Reproduce all of the records below word for word, keeping every line as it appears.

--- Provided information ---
-*-*-

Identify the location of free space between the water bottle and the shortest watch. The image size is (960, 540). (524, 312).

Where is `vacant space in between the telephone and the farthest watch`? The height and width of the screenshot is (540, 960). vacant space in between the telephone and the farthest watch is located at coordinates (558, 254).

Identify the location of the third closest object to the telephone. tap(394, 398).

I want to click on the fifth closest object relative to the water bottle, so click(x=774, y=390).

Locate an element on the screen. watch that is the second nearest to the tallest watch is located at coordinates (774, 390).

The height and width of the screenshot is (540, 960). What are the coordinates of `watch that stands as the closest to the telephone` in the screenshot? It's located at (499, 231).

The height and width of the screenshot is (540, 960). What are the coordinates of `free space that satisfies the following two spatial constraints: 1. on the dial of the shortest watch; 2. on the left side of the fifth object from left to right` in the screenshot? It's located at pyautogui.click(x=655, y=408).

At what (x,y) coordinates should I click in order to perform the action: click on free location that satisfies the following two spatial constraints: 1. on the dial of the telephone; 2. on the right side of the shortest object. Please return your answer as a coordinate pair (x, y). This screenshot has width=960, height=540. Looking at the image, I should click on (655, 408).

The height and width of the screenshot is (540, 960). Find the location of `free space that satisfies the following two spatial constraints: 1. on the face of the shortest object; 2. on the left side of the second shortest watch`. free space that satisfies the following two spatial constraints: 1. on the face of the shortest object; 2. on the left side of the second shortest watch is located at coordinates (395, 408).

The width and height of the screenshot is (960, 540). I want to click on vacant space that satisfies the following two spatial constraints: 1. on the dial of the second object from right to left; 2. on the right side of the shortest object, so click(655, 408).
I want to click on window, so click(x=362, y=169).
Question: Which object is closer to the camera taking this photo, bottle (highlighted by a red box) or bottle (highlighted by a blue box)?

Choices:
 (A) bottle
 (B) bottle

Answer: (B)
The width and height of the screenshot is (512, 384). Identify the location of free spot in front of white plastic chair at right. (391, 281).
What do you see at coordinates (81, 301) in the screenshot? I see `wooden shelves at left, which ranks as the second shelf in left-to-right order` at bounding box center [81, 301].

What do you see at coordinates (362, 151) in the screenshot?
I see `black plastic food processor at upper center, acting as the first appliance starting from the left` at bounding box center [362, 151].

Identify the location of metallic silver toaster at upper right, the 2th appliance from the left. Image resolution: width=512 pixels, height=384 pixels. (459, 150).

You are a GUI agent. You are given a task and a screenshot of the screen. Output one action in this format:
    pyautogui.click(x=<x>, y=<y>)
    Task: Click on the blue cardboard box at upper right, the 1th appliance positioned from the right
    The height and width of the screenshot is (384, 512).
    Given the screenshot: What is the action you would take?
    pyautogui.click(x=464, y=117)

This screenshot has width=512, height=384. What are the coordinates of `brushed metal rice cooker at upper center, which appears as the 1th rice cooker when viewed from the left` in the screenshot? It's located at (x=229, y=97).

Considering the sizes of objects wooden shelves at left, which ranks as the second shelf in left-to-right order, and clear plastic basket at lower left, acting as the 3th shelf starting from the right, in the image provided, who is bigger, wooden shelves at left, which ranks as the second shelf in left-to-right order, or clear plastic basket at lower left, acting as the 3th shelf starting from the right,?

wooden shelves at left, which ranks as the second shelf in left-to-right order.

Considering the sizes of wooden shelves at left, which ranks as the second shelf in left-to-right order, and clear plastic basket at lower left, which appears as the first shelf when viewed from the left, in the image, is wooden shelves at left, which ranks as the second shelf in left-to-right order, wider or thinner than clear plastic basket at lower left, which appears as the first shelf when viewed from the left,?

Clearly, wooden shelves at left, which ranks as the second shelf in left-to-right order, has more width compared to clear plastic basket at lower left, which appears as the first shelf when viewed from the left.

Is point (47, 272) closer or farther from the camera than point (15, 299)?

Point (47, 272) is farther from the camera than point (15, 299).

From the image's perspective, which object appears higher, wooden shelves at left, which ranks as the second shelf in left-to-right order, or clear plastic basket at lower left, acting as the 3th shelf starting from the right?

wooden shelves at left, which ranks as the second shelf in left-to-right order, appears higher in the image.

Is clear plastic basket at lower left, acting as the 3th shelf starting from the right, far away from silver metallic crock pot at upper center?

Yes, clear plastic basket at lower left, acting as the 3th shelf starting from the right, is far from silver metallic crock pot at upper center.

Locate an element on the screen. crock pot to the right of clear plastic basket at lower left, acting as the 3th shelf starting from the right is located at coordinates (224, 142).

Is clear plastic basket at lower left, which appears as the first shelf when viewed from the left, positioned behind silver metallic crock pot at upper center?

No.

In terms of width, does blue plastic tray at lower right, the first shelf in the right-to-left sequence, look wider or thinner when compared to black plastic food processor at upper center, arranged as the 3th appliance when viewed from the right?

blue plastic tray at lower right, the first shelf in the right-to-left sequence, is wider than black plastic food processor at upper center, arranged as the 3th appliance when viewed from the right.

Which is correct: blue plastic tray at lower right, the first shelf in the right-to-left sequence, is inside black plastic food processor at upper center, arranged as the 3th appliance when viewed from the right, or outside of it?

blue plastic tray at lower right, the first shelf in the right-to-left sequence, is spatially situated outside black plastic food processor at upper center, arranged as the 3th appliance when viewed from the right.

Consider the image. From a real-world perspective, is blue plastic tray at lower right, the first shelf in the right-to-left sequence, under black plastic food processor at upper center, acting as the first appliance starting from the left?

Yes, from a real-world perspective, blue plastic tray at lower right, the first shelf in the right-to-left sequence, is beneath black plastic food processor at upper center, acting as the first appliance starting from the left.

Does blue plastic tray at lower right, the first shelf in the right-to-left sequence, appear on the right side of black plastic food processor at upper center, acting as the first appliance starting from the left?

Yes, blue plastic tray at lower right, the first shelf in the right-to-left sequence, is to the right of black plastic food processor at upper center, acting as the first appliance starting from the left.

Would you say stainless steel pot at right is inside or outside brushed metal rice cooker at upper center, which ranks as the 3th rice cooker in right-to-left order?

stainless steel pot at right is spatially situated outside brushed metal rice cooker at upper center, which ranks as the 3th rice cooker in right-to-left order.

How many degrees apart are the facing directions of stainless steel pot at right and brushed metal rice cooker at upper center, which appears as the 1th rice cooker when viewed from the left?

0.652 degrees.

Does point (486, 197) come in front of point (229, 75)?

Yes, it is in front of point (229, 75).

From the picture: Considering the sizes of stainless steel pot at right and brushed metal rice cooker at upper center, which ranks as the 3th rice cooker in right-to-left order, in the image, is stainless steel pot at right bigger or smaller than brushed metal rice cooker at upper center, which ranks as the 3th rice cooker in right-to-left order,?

-*-*-

--- Output of the task ---
Identify the location of free space between the water bottle and the shortest watch. The image size is (960, 540). (524, 312).

Where is `vacant space in between the telephone and the farthest watch`? The height and width of the screenshot is (540, 960). vacant space in between the telephone and the farthest watch is located at coordinates (558, 254).

Identify the location of the third closest object to the telephone. tap(394, 398).

I want to click on the fifth closest object relative to the water bottle, so click(x=774, y=390).

Locate an element on the screen. watch that is the second nearest to the tallest watch is located at coordinates (774, 390).

The height and width of the screenshot is (540, 960). What are the coordinates of `watch that stands as the closest to the telephone` in the screenshot? It's located at (499, 231).

The height and width of the screenshot is (540, 960). What are the coordinates of `free space that satisfies the following two spatial constraints: 1. on the dial of the shortest watch; 2. on the left side of the fifth object from left to right` in the screenshot? It's located at pyautogui.click(x=655, y=408).

At what (x,y) coordinates should I click in order to perform the action: click on free location that satisfies the following two spatial constraints: 1. on the dial of the telephone; 2. on the right side of the shortest object. Please return your answer as a coordinate pair (x, y). This screenshot has width=960, height=540. Looking at the image, I should click on (655, 408).

The height and width of the screenshot is (540, 960). Find the location of `free space that satisfies the following two spatial constraints: 1. on the face of the shortest object; 2. on the left side of the second shortest watch`. free space that satisfies the following two spatial constraints: 1. on the face of the shortest object; 2. on the left side of the second shortest watch is located at coordinates (395, 408).

The width and height of the screenshot is (960, 540). I want to click on vacant space that satisfies the following two spatial constraints: 1. on the dial of the second object from right to left; 2. on the right side of the shortest object, so click(655, 408).
I want to click on window, so click(x=362, y=169).
Question: Which object is closer to the camera taking this photo, bottle (highlighted by a red box) or bottle (highlighted by a blue box)?

Choices:
 (A) bottle
 (B) bottle

Answer: (B)
The width and height of the screenshot is (512, 384). Identify the location of free spot in front of white plastic chair at right. (391, 281).
What do you see at coordinates (81, 301) in the screenshot? I see `wooden shelves at left, which ranks as the second shelf in left-to-right order` at bounding box center [81, 301].

What do you see at coordinates (362, 151) in the screenshot?
I see `black plastic food processor at upper center, acting as the first appliance starting from the left` at bounding box center [362, 151].

Identify the location of metallic silver toaster at upper right, the 2th appliance from the left. Image resolution: width=512 pixels, height=384 pixels. (459, 150).

You are a GUI agent. You are given a task and a screenshot of the screen. Output one action in this format:
    pyautogui.click(x=<x>, y=<y>)
    Task: Click on the blue cardboard box at upper right, the 1th appliance positioned from the right
    The height and width of the screenshot is (384, 512).
    Given the screenshot: What is the action you would take?
    pyautogui.click(x=464, y=117)

This screenshot has width=512, height=384. What are the coordinates of `brushed metal rice cooker at upper center, which appears as the 1th rice cooker when viewed from the left` in the screenshot? It's located at (x=229, y=97).

Considering the sizes of objects wooden shelves at left, which ranks as the second shelf in left-to-right order, and clear plastic basket at lower left, acting as the 3th shelf starting from the right, in the image provided, who is bigger, wooden shelves at left, which ranks as the second shelf in left-to-right order, or clear plastic basket at lower left, acting as the 3th shelf starting from the right,?

wooden shelves at left, which ranks as the second shelf in left-to-right order.

Considering the sizes of wooden shelves at left, which ranks as the second shelf in left-to-right order, and clear plastic basket at lower left, which appears as the first shelf when viewed from the left, in the image, is wooden shelves at left, which ranks as the second shelf in left-to-right order, wider or thinner than clear plastic basket at lower left, which appears as the first shelf when viewed from the left,?

Clearly, wooden shelves at left, which ranks as the second shelf in left-to-right order, has more width compared to clear plastic basket at lower left, which appears as the first shelf when viewed from the left.

Is point (47, 272) closer or farther from the camera than point (15, 299)?

Point (47, 272) is farther from the camera than point (15, 299).

From the image's perspective, which object appears higher, wooden shelves at left, which ranks as the second shelf in left-to-right order, or clear plastic basket at lower left, acting as the 3th shelf starting from the right?

wooden shelves at left, which ranks as the second shelf in left-to-right order, appears higher in the image.

Is clear plastic basket at lower left, acting as the 3th shelf starting from the right, far away from silver metallic crock pot at upper center?

Yes, clear plastic basket at lower left, acting as the 3th shelf starting from the right, is far from silver metallic crock pot at upper center.

Locate an element on the screen. crock pot to the right of clear plastic basket at lower left, acting as the 3th shelf starting from the right is located at coordinates (224, 142).

Is clear plastic basket at lower left, which appears as the first shelf when viewed from the left, positioned behind silver metallic crock pot at upper center?

No.

In terms of width, does blue plastic tray at lower right, the first shelf in the right-to-left sequence, look wider or thinner when compared to black plastic food processor at upper center, arranged as the 3th appliance when viewed from the right?

blue plastic tray at lower right, the first shelf in the right-to-left sequence, is wider than black plastic food processor at upper center, arranged as the 3th appliance when viewed from the right.

Which is correct: blue plastic tray at lower right, the first shelf in the right-to-left sequence, is inside black plastic food processor at upper center, arranged as the 3th appliance when viewed from the right, or outside of it?

blue plastic tray at lower right, the first shelf in the right-to-left sequence, is spatially situated outside black plastic food processor at upper center, arranged as the 3th appliance when viewed from the right.

Consider the image. From a real-world perspective, is blue plastic tray at lower right, the first shelf in the right-to-left sequence, under black plastic food processor at upper center, acting as the first appliance starting from the left?

Yes, from a real-world perspective, blue plastic tray at lower right, the first shelf in the right-to-left sequence, is beneath black plastic food processor at upper center, acting as the first appliance starting from the left.

Does blue plastic tray at lower right, the first shelf in the right-to-left sequence, appear on the right side of black plastic food processor at upper center, acting as the first appliance starting from the left?

Yes, blue plastic tray at lower right, the first shelf in the right-to-left sequence, is to the right of black plastic food processor at upper center, acting as the first appliance starting from the left.

Would you say stainless steel pot at right is inside or outside brushed metal rice cooker at upper center, which ranks as the 3th rice cooker in right-to-left order?

stainless steel pot at right is spatially situated outside brushed metal rice cooker at upper center, which ranks as the 3th rice cooker in right-to-left order.

How many degrees apart are the facing directions of stainless steel pot at right and brushed metal rice cooker at upper center, which appears as the 1th rice cooker when viewed from the left?

0.652 degrees.

Does point (486, 197) come in front of point (229, 75)?

Yes, it is in front of point (229, 75).

From the picture: Considering the sizes of stainless steel pot at right and brushed metal rice cooker at upper center, which ranks as the 3th rice cooker in right-to-left order, in the image, is stainless steel pot at right bigger or smaller than brushed metal rice cooker at upper center, which ranks as the 3th rice cooker in right-to-left order,?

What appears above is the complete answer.